Exercise goal:
The answer must consist solely of the lines below starting at the one containing "(337, 541) = (217, 691): grey" and ending at the one containing "(657, 377) = (452, 179): blue", repeated exactly, with both ends included and all pictures omitted.

Extracted entries:
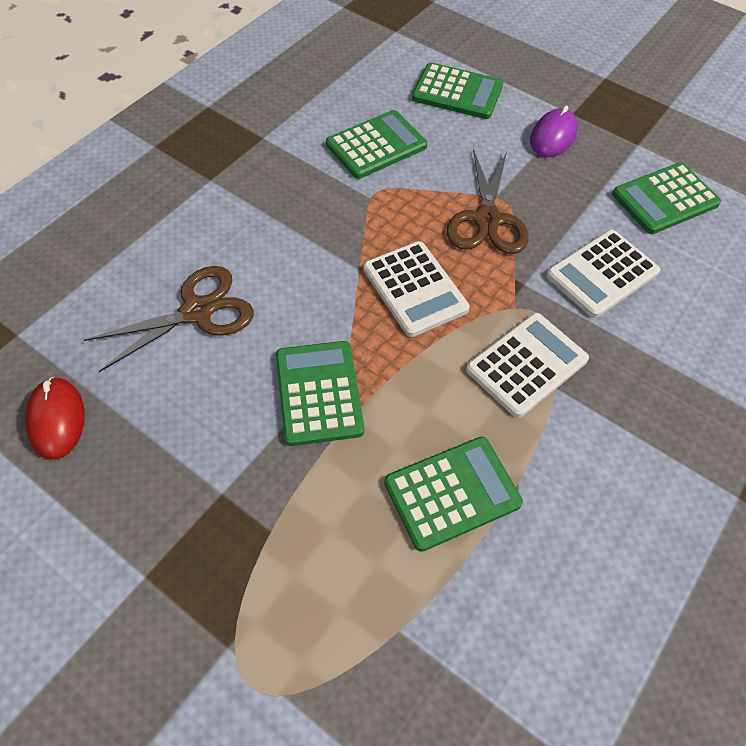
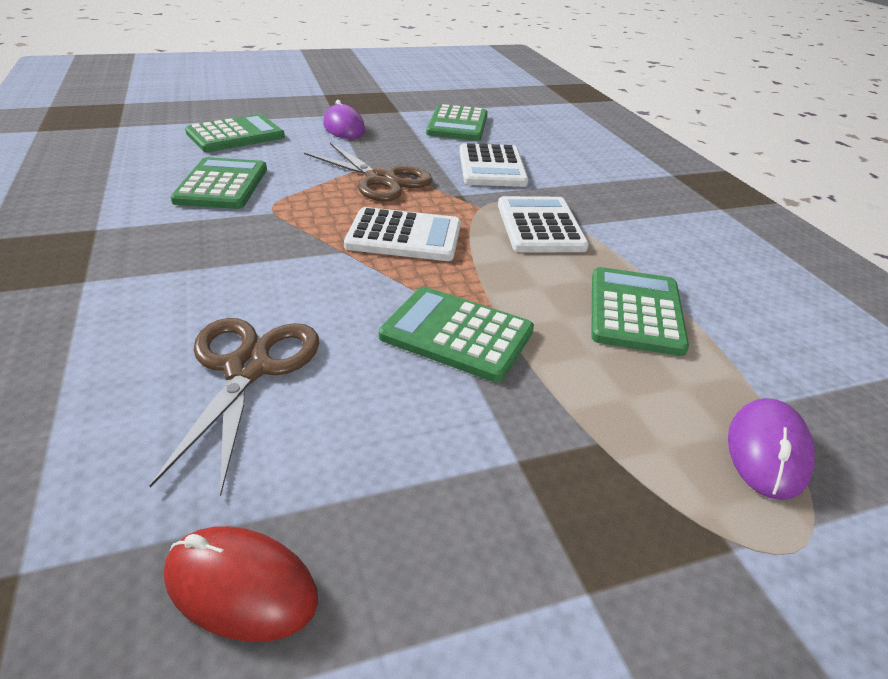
camera: 55 degrees left, 20 degrees down
(340, 645) = (767, 452): none -> purple mouse

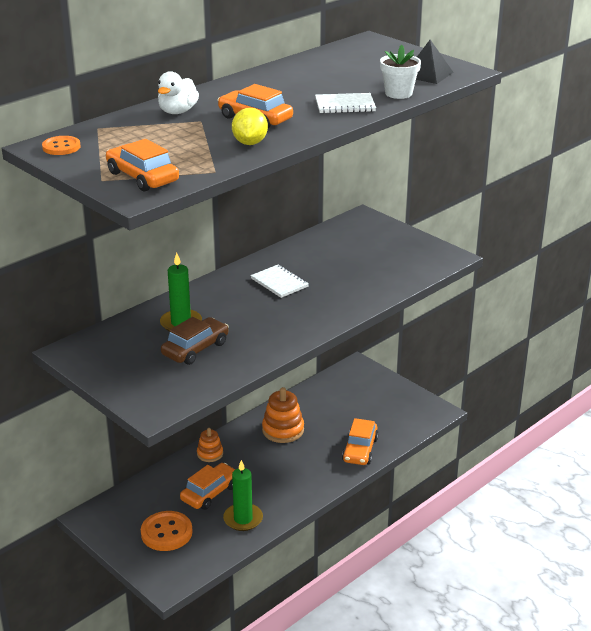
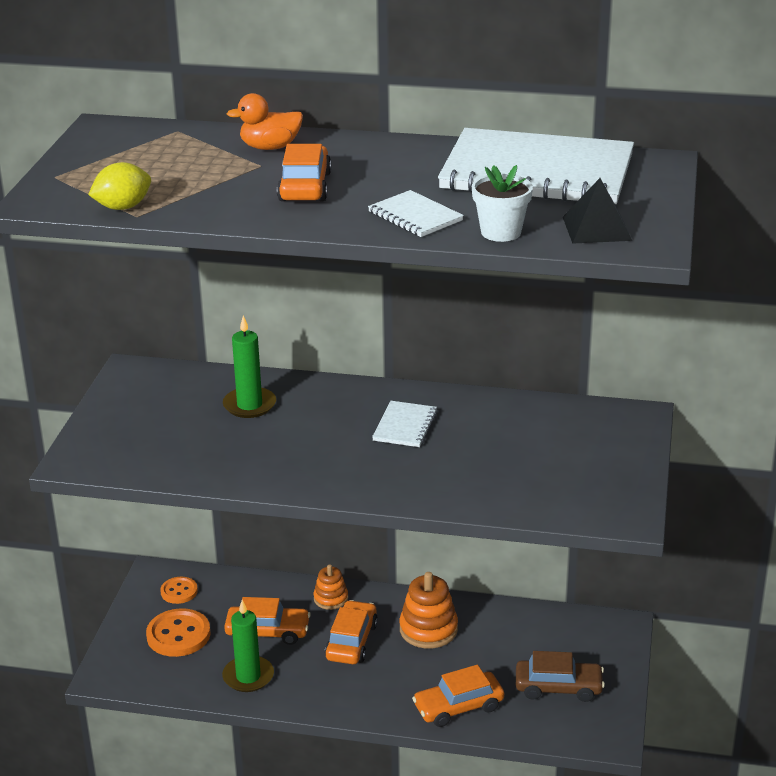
camera: 55 degrees right, 0 degrees up
(61, 147) = (110, 134): orange button -> orange button (179, 591)
(142, 177) = (81, 190): orange car -> orange car (351, 641)
(178, 112) = (270, 147): white duck -> orange duck
(195, 349) = (210, 435): brown car -> brown car (558, 687)
(250, 143) = (233, 206): yellow lemon -> yellow lemon (123, 207)
(336, 65) = (537, 172): none -> white notebook

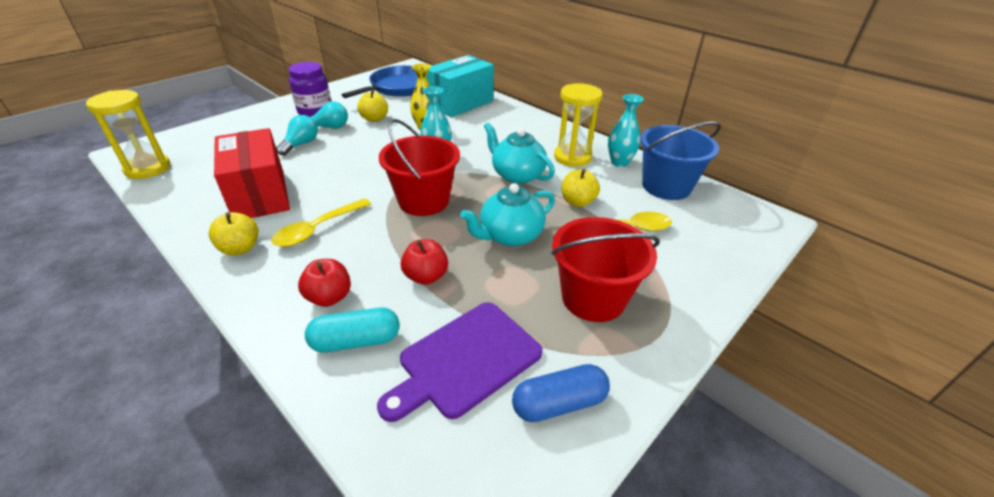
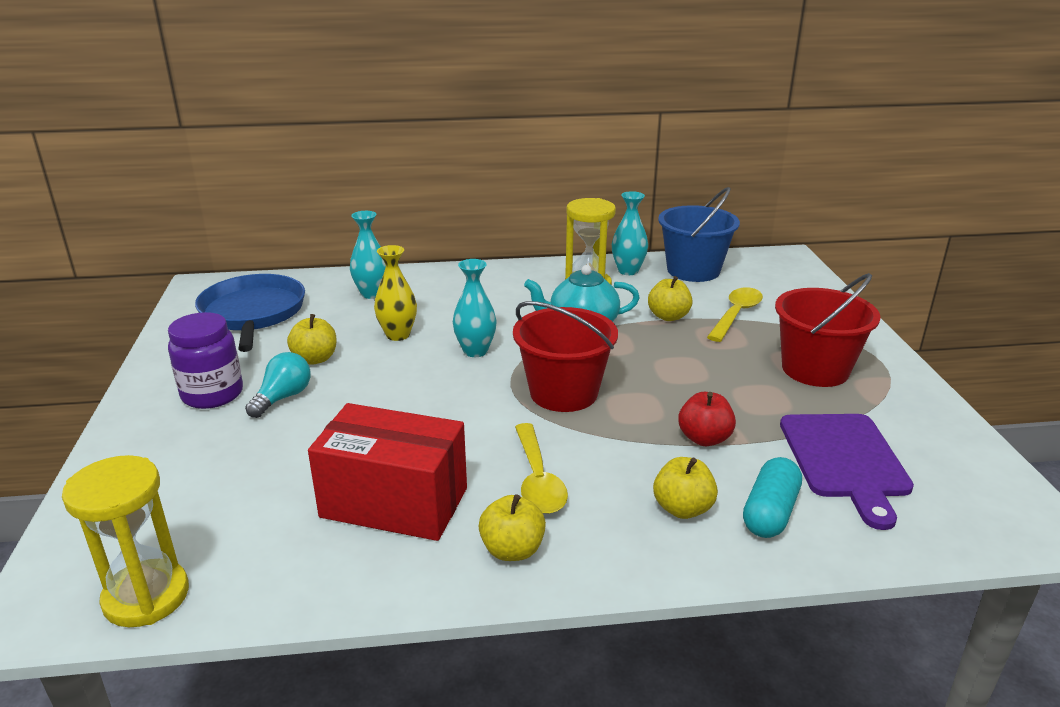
camera: 50 degrees left, 10 degrees down
(301, 144) = (298, 433): turquoise light bulb -> none
(329, 297) = (682, 508): red apple -> yellow apple
(460, 103) = (372, 294): turquoise box -> turquoise vase
(509, 236) = (685, 370): turquoise teapot -> none
(559, 403) = (926, 436): blue capsule -> none

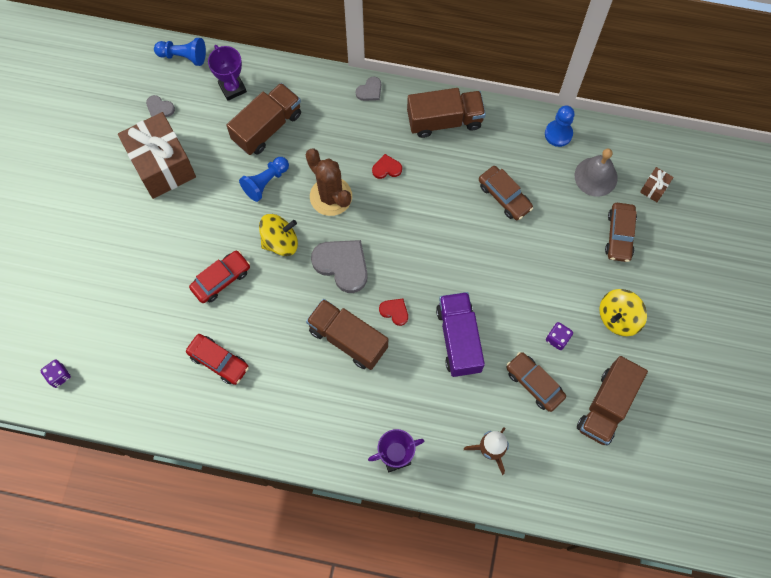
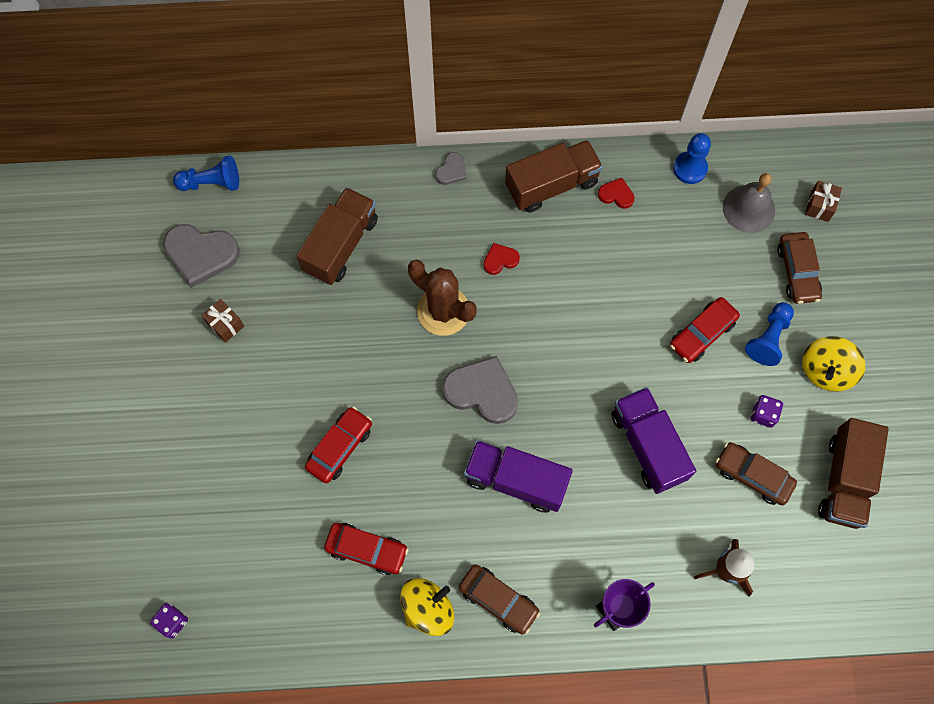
camera: 15 degrees left, 0 degrees up
(159, 108) = (201, 254): grey heart -> grey heart, size x2.00
(162, 165) = (225, 324): brown gift -> brown gift, size x0.41
(232, 88) = (284, 207): purple trophy -> none
(265, 182) = (359, 313): blue pawn -> blue pawn (768, 338)
(280, 241) = (398, 381): yellow spinning top -> yellow spinning top (428, 609)
(348, 339) = (516, 480): brown truck -> purple truck
(394, 311) = (562, 432): red heart -> red heart (616, 195)
(504, 196) = (649, 259): brown car -> brown car (498, 600)
(528, 264) = (702, 333): none -> red car

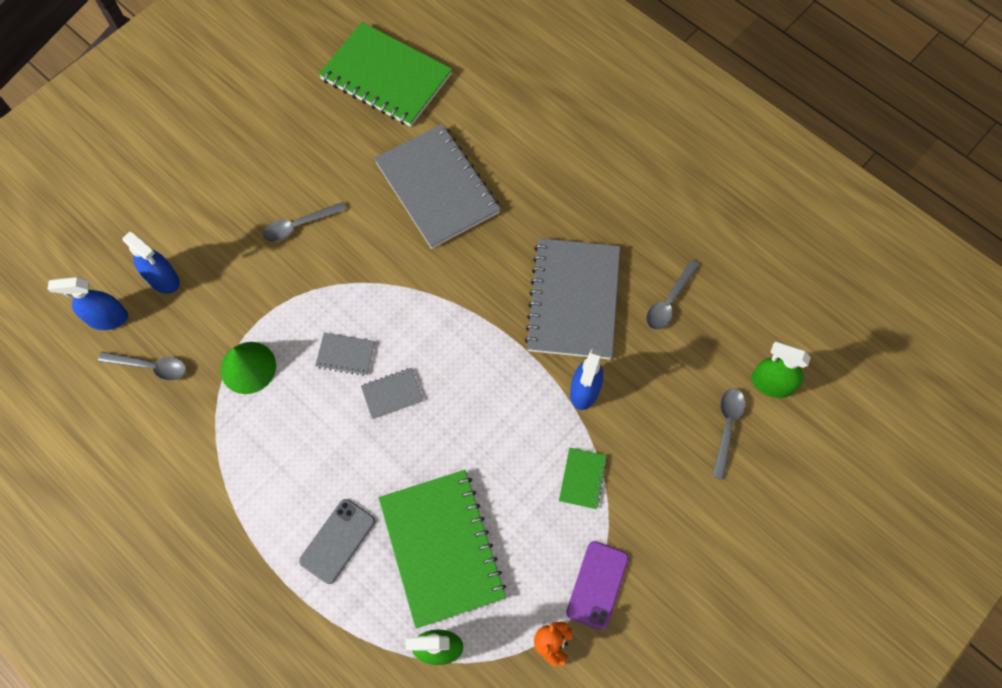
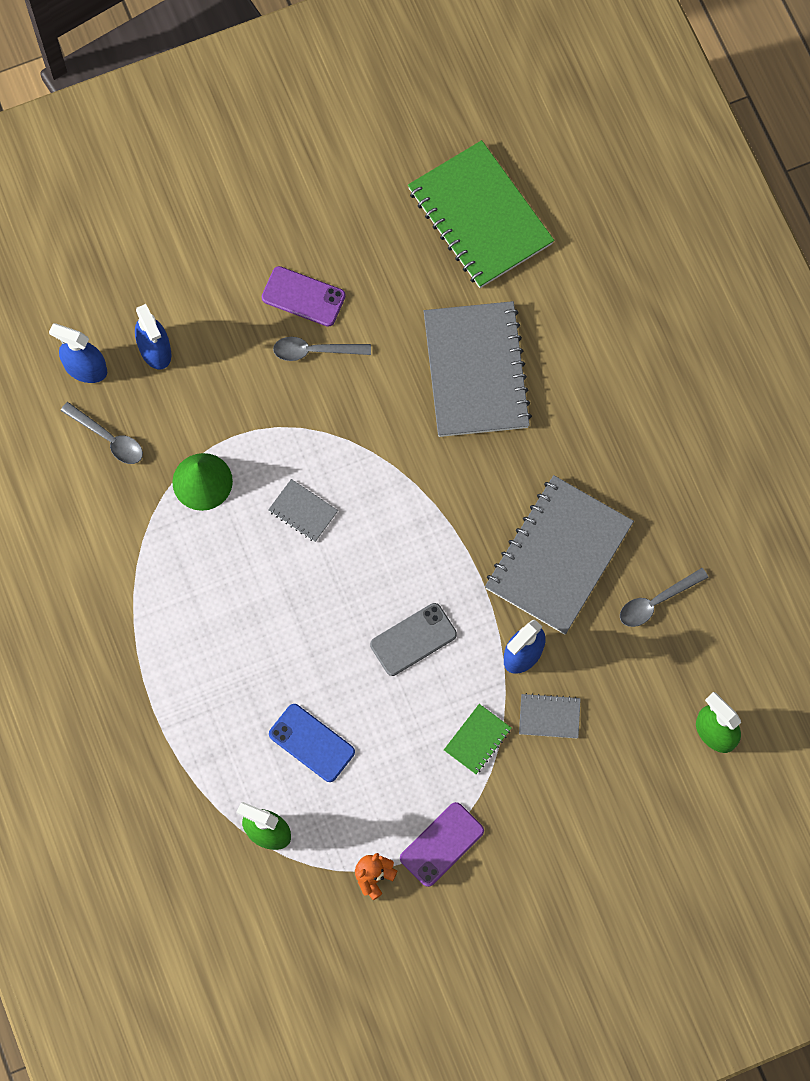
camera: 25 degrees right, 5 degrees up
(271, 188) = (303, 296): none -> purple phone
(337, 541) = (217, 691): grey phone -> grey phone (413, 639)
(392, 394) = (331, 572): grey notebook -> grey notebook (549, 716)
(441, 548) = (311, 743): green notebook -> blue phone
(727, 427) = (646, 755): grey spoon -> none

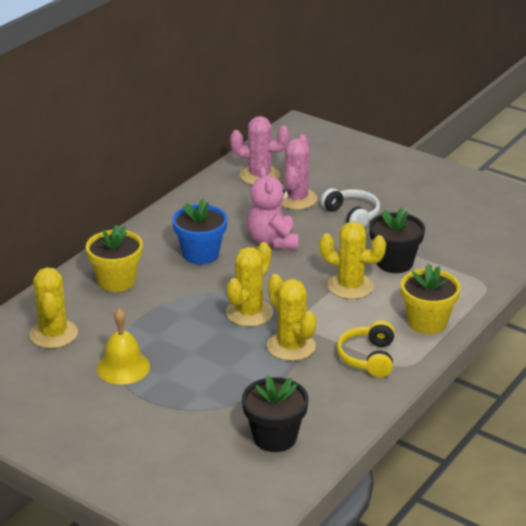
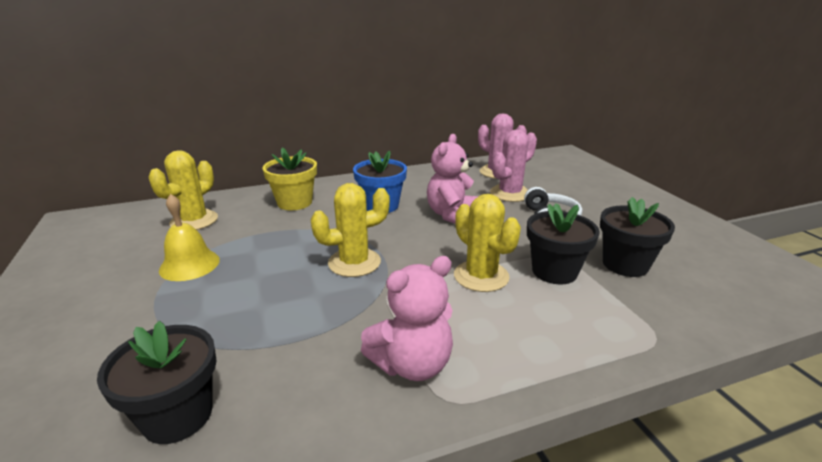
camera: 35 degrees right, 5 degrees down
(291, 346) = (347, 310): yellow cactus -> none
(368, 358) = (412, 364): yellow headphones -> pink teddy bear
(427, 322) = (533, 353): yellow flower pot -> none
(435, 238) = (625, 264): none -> black flower pot

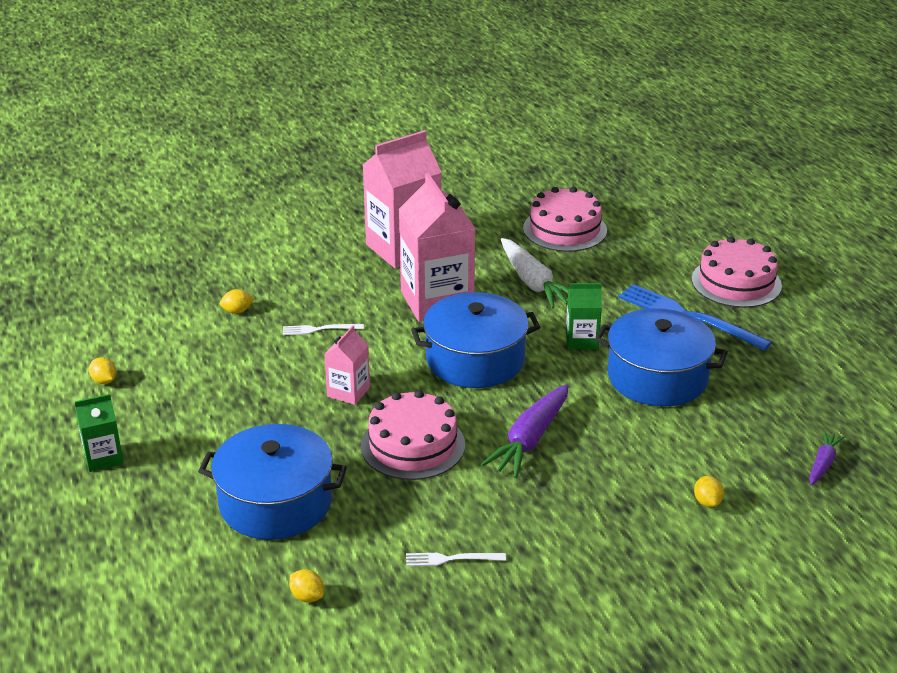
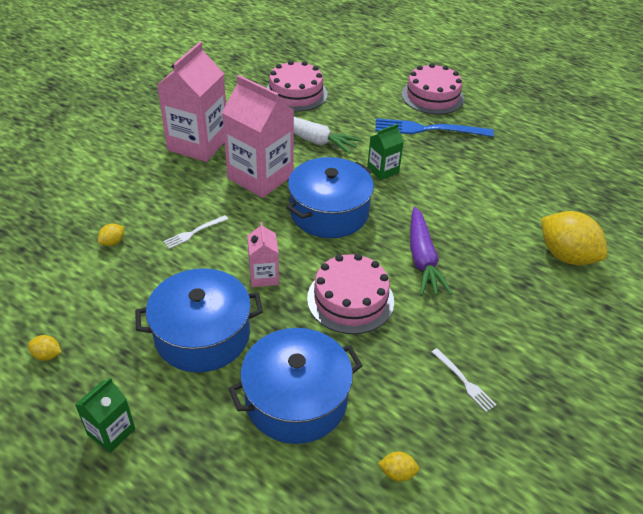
camera: 35 degrees left, 10 degrees up
(451, 559) = (464, 381): white fork -> white fork turned 90 degrees counterclockwise
(657, 377) = (452, 179): blue pot -> blue pot (202, 335)
(707, 502) = (566, 256): yellow lemon -> yellow lemon, size x2.37
(823, 463) = (596, 200): purple carrot -> none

Completed task:
(337, 541) = (217, 691): grey phone -> grey phone (413, 639)
(392, 394) = (331, 572): grey notebook -> grey notebook (549, 716)
(441, 548) = (311, 743): green notebook -> blue phone
(727, 427) = (646, 755): grey spoon -> none

camera: 35 degrees right, 5 degrees down
(291, 346) = (347, 310): yellow cactus -> none
(368, 358) = (412, 364): yellow headphones -> pink teddy bear
(427, 322) = (533, 353): yellow flower pot -> none
(435, 238) = (625, 264): none -> black flower pot

camera: 35 degrees left, 10 degrees up
(451, 559) = (464, 381): white fork -> white fork turned 90 degrees counterclockwise
(657, 377) = (452, 179): blue pot -> blue pot (202, 335)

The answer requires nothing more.